Data excerpts:
○ ○ ○ ○ ○ ○ ○

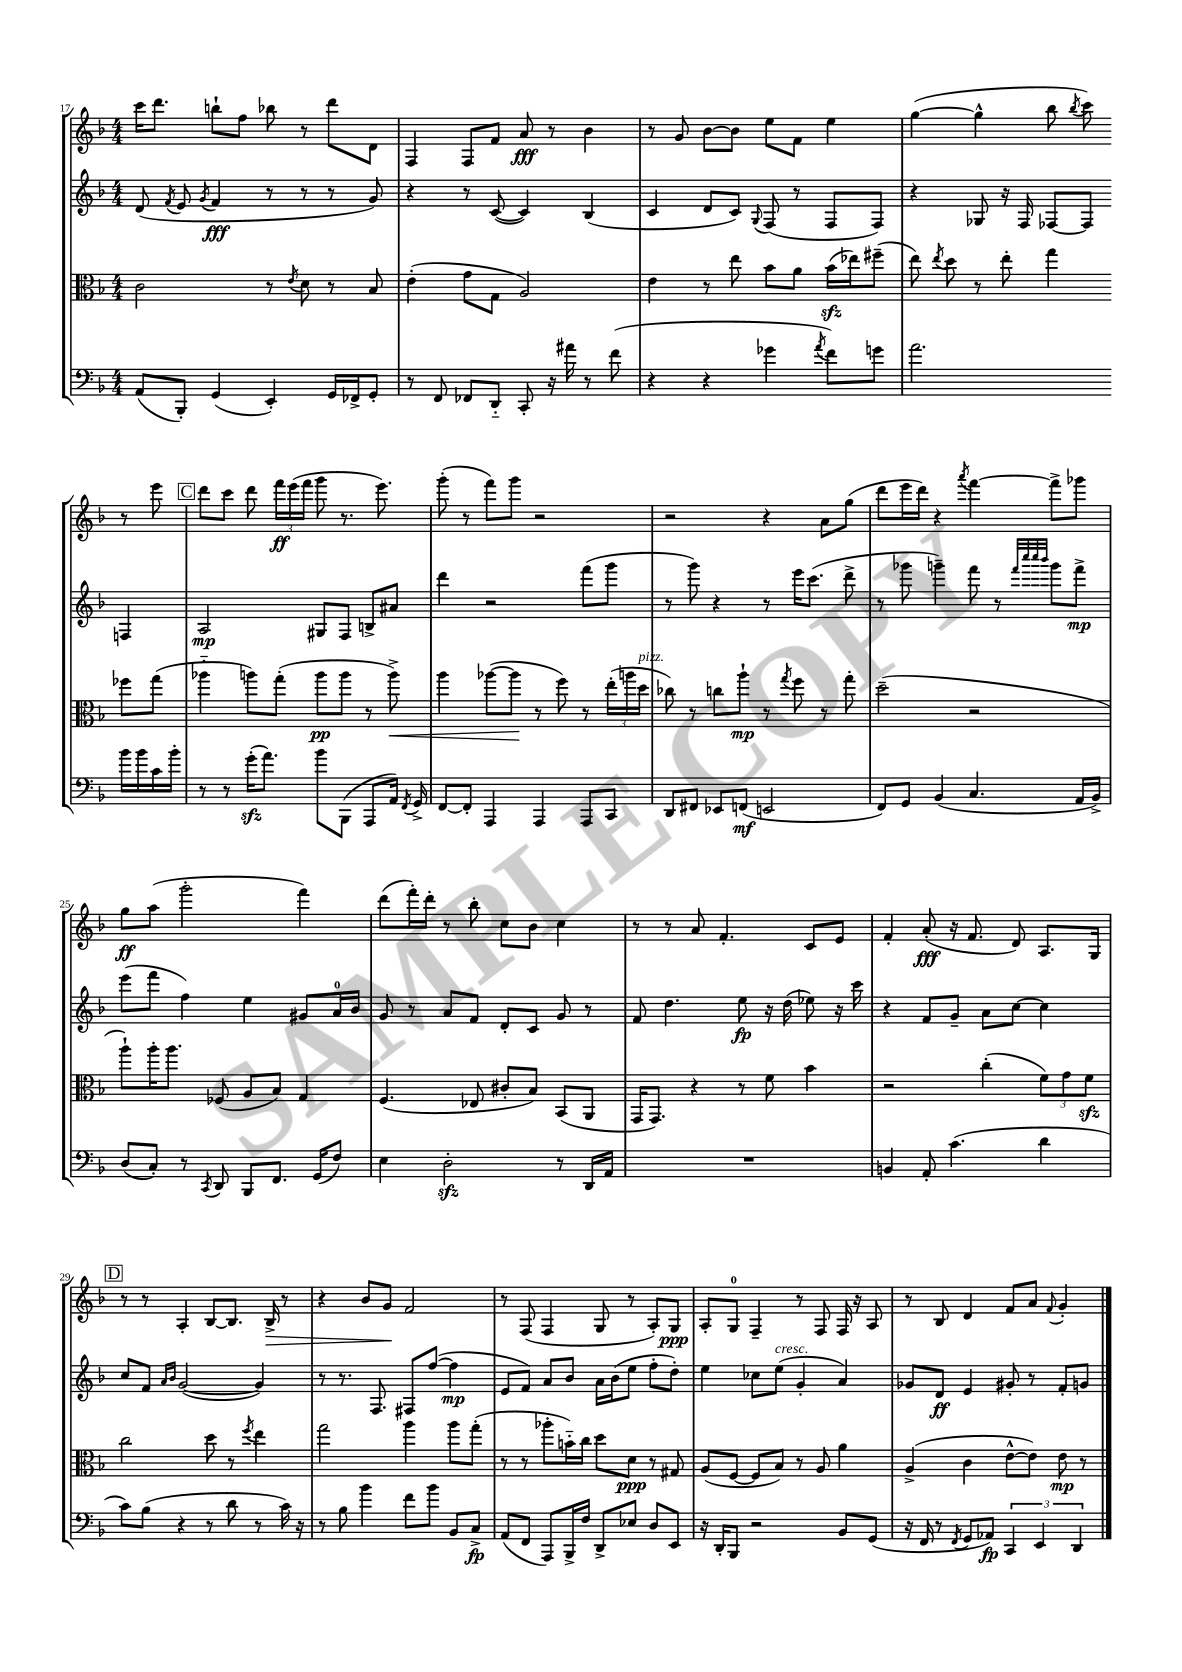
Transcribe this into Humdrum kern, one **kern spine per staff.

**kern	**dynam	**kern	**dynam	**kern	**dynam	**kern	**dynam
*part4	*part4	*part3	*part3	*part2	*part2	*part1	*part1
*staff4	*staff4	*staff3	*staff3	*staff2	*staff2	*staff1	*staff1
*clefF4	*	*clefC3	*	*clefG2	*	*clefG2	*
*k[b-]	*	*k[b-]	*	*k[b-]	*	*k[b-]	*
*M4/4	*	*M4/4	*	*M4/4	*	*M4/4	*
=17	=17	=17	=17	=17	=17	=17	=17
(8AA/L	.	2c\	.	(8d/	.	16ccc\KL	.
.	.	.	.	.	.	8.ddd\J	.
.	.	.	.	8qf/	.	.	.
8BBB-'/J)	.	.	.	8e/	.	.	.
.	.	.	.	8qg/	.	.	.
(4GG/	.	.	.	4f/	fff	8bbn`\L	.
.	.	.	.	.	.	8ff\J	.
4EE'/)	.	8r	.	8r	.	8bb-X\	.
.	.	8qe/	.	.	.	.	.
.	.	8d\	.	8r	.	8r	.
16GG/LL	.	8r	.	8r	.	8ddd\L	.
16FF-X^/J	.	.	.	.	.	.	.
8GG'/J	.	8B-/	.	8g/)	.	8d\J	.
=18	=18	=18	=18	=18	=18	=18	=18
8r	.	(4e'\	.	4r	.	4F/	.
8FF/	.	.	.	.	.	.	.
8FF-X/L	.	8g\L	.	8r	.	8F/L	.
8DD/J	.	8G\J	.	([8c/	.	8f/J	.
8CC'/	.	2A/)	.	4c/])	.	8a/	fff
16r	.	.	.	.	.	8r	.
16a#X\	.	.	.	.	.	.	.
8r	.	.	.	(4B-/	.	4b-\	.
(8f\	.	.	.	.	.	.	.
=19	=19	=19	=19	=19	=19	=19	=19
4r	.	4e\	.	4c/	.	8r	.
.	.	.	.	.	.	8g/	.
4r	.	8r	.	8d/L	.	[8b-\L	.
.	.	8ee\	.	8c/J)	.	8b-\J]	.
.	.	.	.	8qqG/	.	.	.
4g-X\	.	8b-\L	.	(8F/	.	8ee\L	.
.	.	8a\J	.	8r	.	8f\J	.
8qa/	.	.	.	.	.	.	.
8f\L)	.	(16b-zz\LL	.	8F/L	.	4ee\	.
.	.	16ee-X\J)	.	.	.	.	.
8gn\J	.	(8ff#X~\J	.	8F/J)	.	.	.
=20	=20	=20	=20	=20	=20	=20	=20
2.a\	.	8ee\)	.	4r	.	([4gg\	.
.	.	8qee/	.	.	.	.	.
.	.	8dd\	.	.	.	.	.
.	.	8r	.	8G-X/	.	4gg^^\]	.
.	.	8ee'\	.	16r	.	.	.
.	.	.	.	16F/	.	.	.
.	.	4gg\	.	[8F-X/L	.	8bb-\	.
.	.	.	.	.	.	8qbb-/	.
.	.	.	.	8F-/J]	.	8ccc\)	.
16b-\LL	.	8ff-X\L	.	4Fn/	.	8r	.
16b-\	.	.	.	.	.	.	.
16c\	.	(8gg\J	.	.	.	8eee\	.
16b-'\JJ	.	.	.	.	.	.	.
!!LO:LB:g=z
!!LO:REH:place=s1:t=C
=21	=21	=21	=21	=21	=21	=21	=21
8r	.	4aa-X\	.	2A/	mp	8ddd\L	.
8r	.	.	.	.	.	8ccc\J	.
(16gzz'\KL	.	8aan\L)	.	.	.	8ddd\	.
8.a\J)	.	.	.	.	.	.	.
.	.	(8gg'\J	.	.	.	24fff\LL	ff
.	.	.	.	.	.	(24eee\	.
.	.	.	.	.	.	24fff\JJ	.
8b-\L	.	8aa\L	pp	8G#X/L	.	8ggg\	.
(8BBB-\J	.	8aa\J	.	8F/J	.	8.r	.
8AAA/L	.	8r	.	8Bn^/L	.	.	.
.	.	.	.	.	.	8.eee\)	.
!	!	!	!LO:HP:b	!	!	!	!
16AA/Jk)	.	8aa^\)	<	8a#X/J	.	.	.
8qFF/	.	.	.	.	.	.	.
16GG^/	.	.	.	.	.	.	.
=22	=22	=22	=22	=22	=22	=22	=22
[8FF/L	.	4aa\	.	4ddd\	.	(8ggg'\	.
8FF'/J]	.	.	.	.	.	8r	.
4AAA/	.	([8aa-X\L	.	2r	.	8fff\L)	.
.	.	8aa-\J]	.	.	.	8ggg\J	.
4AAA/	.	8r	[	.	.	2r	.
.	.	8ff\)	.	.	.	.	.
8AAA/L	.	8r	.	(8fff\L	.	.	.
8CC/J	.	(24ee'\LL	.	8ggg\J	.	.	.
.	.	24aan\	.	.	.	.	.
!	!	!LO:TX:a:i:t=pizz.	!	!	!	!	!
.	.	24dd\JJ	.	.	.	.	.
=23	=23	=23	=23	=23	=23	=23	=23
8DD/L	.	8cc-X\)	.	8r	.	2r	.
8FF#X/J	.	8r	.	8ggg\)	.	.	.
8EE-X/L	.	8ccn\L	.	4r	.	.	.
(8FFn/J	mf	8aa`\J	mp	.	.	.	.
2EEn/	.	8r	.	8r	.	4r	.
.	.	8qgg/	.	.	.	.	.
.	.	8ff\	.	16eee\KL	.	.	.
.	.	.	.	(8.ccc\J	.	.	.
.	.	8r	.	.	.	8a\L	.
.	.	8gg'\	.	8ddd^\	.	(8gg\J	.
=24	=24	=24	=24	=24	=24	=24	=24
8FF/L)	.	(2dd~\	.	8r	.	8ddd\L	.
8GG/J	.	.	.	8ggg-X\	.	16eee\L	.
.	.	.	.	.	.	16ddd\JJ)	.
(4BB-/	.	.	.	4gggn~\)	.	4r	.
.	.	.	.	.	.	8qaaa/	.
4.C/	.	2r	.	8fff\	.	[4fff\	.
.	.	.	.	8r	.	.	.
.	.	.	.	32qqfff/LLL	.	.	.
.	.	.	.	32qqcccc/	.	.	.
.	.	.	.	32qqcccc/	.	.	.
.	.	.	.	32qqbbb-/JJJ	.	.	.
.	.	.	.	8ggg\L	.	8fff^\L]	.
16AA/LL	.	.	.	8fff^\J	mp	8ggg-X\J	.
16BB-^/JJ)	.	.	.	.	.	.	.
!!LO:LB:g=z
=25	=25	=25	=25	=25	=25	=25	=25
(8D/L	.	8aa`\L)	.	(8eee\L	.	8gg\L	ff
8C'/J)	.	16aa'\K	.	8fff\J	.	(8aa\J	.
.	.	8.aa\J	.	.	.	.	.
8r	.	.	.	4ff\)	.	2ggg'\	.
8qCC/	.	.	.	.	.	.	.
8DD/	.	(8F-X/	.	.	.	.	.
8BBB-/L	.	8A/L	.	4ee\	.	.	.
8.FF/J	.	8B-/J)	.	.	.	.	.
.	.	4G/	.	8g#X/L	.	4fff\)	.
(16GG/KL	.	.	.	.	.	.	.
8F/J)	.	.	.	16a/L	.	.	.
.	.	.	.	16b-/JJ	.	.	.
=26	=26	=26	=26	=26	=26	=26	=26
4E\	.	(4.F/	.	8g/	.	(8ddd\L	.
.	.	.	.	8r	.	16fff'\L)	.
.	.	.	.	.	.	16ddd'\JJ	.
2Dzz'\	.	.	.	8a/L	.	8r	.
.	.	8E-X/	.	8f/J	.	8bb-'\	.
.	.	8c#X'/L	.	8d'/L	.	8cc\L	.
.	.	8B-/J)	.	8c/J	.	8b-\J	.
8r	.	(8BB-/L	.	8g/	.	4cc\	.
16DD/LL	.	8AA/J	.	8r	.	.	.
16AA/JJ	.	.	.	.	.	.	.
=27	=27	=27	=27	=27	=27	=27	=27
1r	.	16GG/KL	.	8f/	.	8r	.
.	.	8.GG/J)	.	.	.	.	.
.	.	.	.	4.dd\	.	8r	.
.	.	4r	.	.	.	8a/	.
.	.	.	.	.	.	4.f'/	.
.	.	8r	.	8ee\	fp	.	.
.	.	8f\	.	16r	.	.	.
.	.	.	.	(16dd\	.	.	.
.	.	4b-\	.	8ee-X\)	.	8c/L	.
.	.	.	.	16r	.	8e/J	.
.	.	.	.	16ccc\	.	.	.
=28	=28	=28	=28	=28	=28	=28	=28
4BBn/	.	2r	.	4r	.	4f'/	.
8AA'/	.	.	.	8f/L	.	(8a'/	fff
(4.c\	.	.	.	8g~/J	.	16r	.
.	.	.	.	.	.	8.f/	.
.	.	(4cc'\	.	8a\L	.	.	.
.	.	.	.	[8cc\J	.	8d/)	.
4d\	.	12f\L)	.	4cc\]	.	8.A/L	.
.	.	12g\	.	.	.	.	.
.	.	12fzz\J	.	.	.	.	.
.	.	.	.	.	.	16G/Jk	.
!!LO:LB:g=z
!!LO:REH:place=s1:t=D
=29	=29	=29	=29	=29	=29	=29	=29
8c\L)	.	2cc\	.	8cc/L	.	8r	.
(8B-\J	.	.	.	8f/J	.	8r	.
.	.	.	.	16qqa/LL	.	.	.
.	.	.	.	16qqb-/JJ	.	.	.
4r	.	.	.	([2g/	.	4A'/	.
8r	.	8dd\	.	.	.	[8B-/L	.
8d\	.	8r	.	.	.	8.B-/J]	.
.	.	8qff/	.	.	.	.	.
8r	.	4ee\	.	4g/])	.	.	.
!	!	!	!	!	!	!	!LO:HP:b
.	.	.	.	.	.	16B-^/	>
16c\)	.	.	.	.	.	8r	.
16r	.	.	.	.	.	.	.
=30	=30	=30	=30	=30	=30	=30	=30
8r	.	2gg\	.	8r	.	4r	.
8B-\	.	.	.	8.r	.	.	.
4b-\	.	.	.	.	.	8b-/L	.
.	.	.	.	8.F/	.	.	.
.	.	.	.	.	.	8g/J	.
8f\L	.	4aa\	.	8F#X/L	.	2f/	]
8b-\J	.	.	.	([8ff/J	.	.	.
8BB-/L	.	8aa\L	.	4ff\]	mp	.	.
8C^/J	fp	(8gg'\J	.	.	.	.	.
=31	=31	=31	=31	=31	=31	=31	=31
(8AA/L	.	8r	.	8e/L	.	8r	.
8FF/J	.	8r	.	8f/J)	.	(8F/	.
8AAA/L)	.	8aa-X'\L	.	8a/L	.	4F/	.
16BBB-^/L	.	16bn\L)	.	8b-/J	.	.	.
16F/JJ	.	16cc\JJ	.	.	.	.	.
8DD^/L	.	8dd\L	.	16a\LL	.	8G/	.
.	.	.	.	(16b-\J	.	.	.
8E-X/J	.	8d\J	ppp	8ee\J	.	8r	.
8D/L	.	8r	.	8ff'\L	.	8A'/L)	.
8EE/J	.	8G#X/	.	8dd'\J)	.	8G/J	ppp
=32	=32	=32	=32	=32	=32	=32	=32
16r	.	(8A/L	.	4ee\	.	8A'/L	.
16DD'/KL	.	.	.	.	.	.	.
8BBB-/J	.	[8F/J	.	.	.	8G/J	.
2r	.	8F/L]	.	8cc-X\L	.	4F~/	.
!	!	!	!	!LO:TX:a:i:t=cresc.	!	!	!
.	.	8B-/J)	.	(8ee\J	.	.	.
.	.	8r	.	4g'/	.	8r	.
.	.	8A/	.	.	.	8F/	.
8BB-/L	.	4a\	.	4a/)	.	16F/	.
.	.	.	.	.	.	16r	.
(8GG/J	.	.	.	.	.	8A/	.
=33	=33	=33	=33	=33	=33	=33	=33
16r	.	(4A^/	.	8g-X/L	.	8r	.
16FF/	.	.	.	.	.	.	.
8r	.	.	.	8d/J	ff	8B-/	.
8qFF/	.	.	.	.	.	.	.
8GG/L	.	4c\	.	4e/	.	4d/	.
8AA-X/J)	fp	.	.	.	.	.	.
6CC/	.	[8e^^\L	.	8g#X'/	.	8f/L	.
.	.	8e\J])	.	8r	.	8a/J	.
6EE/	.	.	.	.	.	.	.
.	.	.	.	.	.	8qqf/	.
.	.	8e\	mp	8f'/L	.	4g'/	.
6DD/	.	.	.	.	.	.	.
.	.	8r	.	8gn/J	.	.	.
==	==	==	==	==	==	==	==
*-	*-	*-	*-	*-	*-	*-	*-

○ ○ ○ ○ ○ ○ ○

» PROBLEM REQUIREMENTS
How many lines of the records above contain the string "kern"? Give only the number.

» SOLUTION TO THIS EXERCISE
2